DIRECTIVE =>
Without omitting anything, return the records precisely as given.

EXERCISE INPUT =>
-=-=-

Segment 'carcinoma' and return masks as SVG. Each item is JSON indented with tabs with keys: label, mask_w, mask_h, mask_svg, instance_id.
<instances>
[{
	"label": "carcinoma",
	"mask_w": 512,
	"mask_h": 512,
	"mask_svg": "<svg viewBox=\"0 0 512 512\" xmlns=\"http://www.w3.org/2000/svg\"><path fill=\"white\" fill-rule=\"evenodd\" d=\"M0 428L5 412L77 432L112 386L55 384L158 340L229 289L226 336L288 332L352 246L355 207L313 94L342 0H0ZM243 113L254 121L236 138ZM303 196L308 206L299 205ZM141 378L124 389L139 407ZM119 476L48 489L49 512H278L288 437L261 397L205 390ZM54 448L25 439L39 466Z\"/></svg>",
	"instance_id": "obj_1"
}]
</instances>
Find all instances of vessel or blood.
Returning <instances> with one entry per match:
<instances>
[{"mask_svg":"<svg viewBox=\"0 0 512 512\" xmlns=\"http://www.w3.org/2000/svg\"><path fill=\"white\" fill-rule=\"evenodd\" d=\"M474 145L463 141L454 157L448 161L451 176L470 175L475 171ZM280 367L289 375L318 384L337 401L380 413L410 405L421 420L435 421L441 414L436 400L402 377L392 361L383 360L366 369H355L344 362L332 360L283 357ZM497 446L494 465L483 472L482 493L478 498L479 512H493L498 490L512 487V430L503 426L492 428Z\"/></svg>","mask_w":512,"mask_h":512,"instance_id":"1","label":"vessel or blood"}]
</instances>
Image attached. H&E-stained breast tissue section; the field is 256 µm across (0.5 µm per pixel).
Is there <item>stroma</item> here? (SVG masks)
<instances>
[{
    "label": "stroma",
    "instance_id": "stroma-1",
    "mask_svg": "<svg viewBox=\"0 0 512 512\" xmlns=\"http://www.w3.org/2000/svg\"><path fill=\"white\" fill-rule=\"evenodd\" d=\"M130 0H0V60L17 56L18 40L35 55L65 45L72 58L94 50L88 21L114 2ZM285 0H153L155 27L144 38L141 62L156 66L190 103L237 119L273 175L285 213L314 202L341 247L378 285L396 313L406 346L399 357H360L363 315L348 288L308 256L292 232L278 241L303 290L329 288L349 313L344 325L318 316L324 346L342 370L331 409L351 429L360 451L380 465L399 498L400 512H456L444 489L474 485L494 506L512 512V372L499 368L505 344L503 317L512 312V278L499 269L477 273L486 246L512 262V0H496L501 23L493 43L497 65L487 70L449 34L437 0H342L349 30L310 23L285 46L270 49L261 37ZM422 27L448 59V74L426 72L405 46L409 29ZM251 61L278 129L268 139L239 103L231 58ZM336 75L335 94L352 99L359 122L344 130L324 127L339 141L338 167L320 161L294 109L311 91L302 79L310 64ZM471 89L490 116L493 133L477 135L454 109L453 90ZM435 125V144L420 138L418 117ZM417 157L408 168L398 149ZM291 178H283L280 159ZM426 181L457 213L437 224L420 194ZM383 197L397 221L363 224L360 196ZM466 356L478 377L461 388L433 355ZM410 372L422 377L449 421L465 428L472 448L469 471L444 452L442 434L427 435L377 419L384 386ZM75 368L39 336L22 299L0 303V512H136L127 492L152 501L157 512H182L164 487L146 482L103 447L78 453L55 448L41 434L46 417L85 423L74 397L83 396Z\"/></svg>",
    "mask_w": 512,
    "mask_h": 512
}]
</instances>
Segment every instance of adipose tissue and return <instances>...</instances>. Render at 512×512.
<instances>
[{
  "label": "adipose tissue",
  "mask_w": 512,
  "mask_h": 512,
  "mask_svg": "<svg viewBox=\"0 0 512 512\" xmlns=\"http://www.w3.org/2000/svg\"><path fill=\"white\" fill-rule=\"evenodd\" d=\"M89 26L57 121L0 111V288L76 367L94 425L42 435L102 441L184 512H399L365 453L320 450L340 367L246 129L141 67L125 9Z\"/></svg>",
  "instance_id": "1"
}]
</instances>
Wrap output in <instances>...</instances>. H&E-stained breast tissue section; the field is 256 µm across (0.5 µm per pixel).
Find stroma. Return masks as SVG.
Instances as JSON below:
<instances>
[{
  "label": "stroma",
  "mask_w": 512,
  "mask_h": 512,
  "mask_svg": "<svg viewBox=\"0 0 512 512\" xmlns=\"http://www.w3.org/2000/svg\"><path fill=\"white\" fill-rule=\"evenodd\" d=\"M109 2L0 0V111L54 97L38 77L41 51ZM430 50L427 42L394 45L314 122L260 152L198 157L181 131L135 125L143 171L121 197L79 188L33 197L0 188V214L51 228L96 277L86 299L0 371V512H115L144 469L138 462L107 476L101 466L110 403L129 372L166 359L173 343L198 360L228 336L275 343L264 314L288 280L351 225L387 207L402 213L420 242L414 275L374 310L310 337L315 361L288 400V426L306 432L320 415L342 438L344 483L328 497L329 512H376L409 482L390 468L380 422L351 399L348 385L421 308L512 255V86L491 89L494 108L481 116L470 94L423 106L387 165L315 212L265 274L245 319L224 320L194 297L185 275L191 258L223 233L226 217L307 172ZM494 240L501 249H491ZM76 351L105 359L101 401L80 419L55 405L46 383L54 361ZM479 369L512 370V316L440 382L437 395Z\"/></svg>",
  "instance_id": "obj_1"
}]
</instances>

-=-=-

TASK OUTPUT =>
Segment 'carcinoma' and return masks as SVG. Each item is JSON indented with tabs with keys: label, mask_w, mask_h, mask_svg, instance_id.
<instances>
[{
	"label": "carcinoma",
	"mask_w": 512,
	"mask_h": 512,
	"mask_svg": "<svg viewBox=\"0 0 512 512\" xmlns=\"http://www.w3.org/2000/svg\"><path fill=\"white\" fill-rule=\"evenodd\" d=\"M0 428L5 412L77 432L112 386L55 384L158 340L229 289L226 336L288 332L352 246L355 207L313 94L342 0H0ZM243 113L254 121L236 138ZM303 196L308 206L299 205ZM141 378L124 389L139 407ZM119 476L48 489L49 512H278L288 437L261 397L205 390ZM54 448L25 439L39 466Z\"/></svg>",
	"instance_id": "obj_1"
}]
</instances>
Find all instances of vessel or blood.
Returning <instances> with one entry per match:
<instances>
[{"mask_svg":"<svg viewBox=\"0 0 512 512\" xmlns=\"http://www.w3.org/2000/svg\"><path fill=\"white\" fill-rule=\"evenodd\" d=\"M474 145L463 141L454 157L448 161L451 176L470 175L475 171ZM280 367L289 375L318 384L337 401L380 413L410 405L421 420L435 421L441 414L436 400L402 377L392 361L383 360L366 369H355L344 362L332 360L283 357ZM497 446L494 465L483 472L482 493L478 498L479 512H493L498 490L512 487V430L503 426L492 428Z\"/></svg>","mask_w":512,"mask_h":512,"instance_id":"1","label":"vessel or blood"}]
</instances>
Image attached. H&E-stained breast tissue section; the field is 256 µm across (0.5 µm per pixel).
Is there <item>stroma</item> here? (SVG masks)
<instances>
[{
    "label": "stroma",
    "instance_id": "stroma-1",
    "mask_svg": "<svg viewBox=\"0 0 512 512\" xmlns=\"http://www.w3.org/2000/svg\"><path fill=\"white\" fill-rule=\"evenodd\" d=\"M130 0H0V60L17 56L18 40L35 55L65 45L72 58L94 50L88 21L114 2ZM285 0H153L155 27L144 38L141 62L156 66L190 103L237 119L273 175L285 213L314 202L341 247L378 285L396 313L406 346L399 357H360L363 315L348 288L308 256L292 232L278 241L303 290L329 288L349 313L344 325L318 316L324 346L342 370L331 409L351 429L360 451L380 465L399 498L400 512H456L444 489L474 485L494 506L512 512V372L499 368L505 344L503 317L512 312V278L499 269L477 273L486 246L512 262V0H496L501 23L493 43L497 65L487 70L449 34L437 0H342L349 30L310 23L285 46L270 49L261 37ZM422 27L448 59V74L426 72L405 46L409 29ZM251 61L278 129L268 139L239 103L231 58ZM336 75L335 94L352 99L359 122L344 130L324 127L339 141L338 167L320 161L294 109L311 91L302 79L310 64ZM471 89L490 116L493 133L477 135L454 109L453 90ZM435 125V144L420 138L418 117ZM417 157L408 168L398 149ZM291 178H283L280 159ZM426 181L457 213L437 224L420 194ZM383 197L397 221L363 224L360 196ZM466 356L478 377L461 388L433 355ZM410 372L422 377L449 421L465 428L472 448L469 471L444 452L442 434L427 435L377 419L384 386ZM75 368L39 336L22 299L0 303V512H136L127 492L152 501L157 512H182L164 487L146 482L103 447L78 453L55 448L41 434L46 417L85 423L74 397L83 396Z\"/></svg>",
    "mask_w": 512,
    "mask_h": 512
}]
</instances>
Segment every instance of adipose tissue and return <instances>...</instances>. Render at 512×512.
<instances>
[{
  "label": "adipose tissue",
  "mask_w": 512,
  "mask_h": 512,
  "mask_svg": "<svg viewBox=\"0 0 512 512\" xmlns=\"http://www.w3.org/2000/svg\"><path fill=\"white\" fill-rule=\"evenodd\" d=\"M89 26L57 121L0 111V288L76 367L94 425L42 435L102 441L184 512H399L365 453L320 450L340 367L246 129L141 67L125 9Z\"/></svg>",
  "instance_id": "1"
}]
</instances>
Wrap output in <instances>...</instances>. H&E-stained breast tissue section; the field is 256 µm across (0.5 µm per pixel).
Find stroma. Return masks as SVG.
Instances as JSON below:
<instances>
[{
  "label": "stroma",
  "mask_w": 512,
  "mask_h": 512,
  "mask_svg": "<svg viewBox=\"0 0 512 512\" xmlns=\"http://www.w3.org/2000/svg\"><path fill=\"white\" fill-rule=\"evenodd\" d=\"M109 2L0 0V111L54 97L38 77L41 51ZM430 50L427 42L394 45L314 122L260 152L198 157L181 131L135 125L143 171L121 197L79 188L33 197L0 188V214L51 228L96 277L86 299L0 371V512H115L144 469L138 462L107 476L101 466L110 403L129 372L166 359L173 343L198 360L228 336L275 343L264 314L288 280L351 225L387 207L402 213L420 242L414 275L374 310L310 337L315 361L288 400V426L306 432L320 415L342 438L344 483L328 497L329 512H376L409 482L390 468L380 422L351 399L348 385L421 308L512 255V86L491 89L494 108L481 116L470 94L423 106L387 165L315 212L265 274L245 319L224 320L194 297L185 275L191 258L223 233L226 217L307 172ZM494 240L501 249H491ZM76 351L105 359L101 401L80 419L55 405L46 383L54 361ZM479 369L512 370V316L440 382L437 395Z\"/></svg>",
  "instance_id": "obj_1"
}]
</instances>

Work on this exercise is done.